Set out exactly every line of the entries below, starting at the line that holds "Someone took away the Schere" and stopping after the line that holds "Someone repainted the Schere".

** Exercise materials follows **

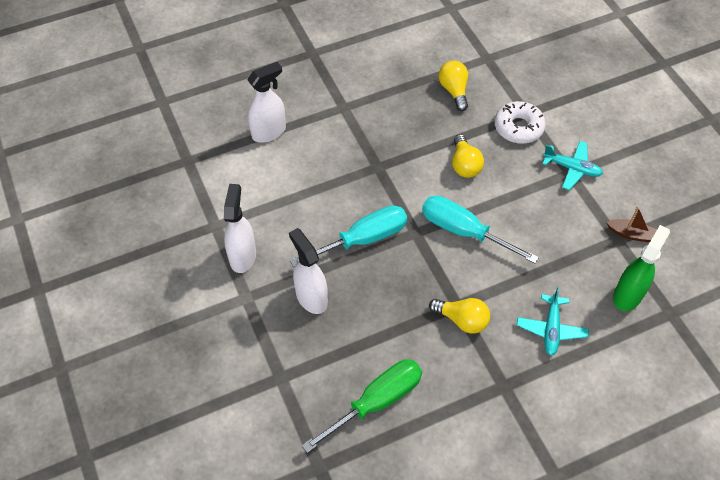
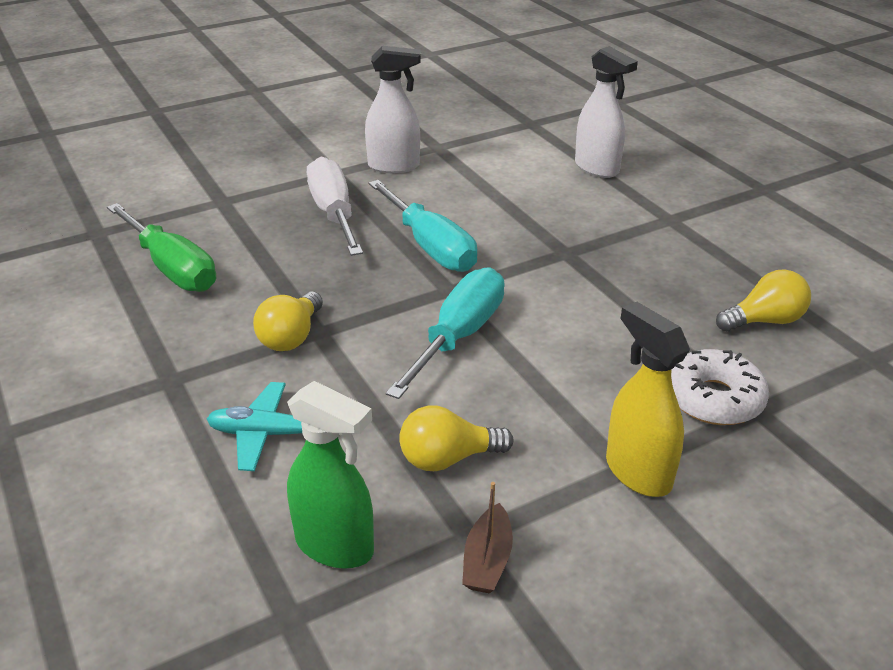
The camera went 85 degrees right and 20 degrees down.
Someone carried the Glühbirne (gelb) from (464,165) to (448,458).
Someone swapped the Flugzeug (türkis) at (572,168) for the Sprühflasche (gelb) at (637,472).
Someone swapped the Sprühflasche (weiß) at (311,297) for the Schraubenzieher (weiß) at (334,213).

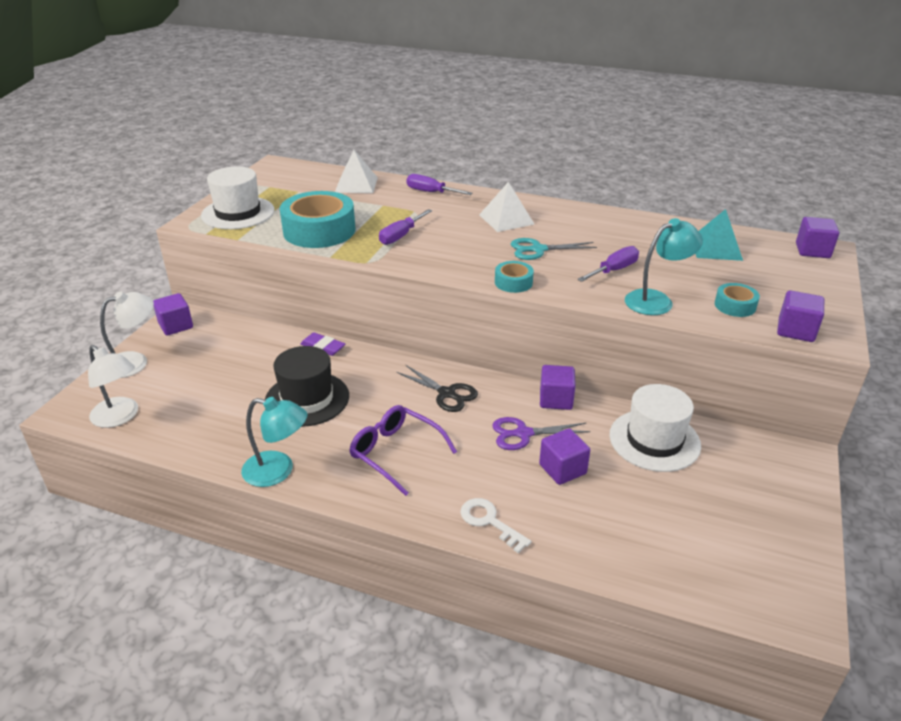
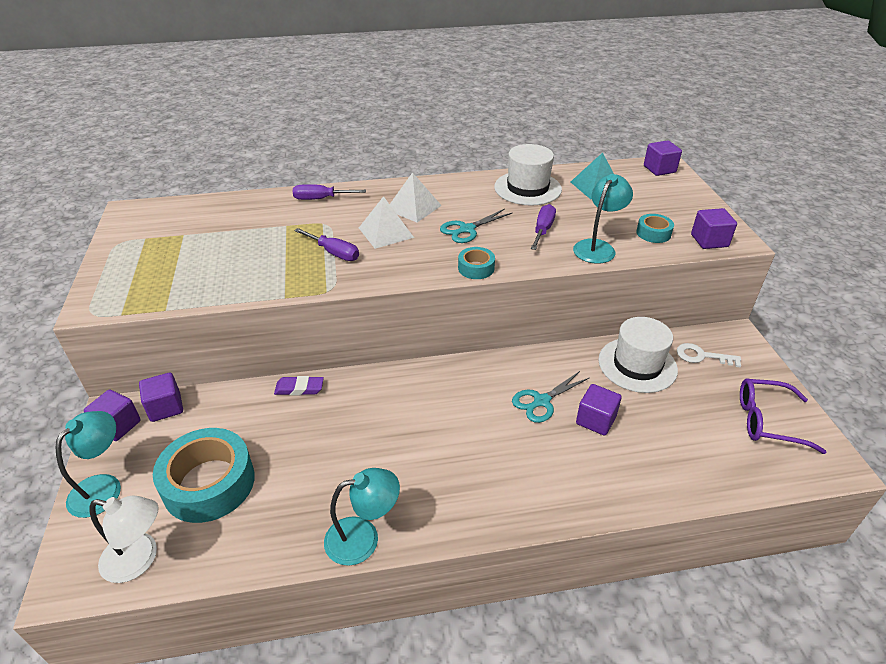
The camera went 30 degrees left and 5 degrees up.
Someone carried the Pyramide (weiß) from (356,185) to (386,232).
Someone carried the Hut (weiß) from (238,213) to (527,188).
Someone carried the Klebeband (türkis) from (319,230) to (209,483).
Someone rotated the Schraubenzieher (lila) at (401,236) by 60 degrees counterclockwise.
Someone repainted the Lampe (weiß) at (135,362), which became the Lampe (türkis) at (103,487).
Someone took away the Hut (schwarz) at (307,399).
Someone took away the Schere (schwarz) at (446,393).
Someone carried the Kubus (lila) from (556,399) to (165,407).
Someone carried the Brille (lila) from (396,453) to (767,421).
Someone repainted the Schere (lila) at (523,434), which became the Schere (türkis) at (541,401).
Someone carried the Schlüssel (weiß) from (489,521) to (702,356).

** End of Exercise materials **

Completed exercise ->
Someone took away the Schere (schwarz) at (446,393).
Someone carried the Kubus (lila) from (556,399) to (165,407).
Someone carried the Brille (lila) from (396,453) to (767,421).
Someone repainted the Schere (lila) at (523,434), which became the Schere (türkis) at (541,401).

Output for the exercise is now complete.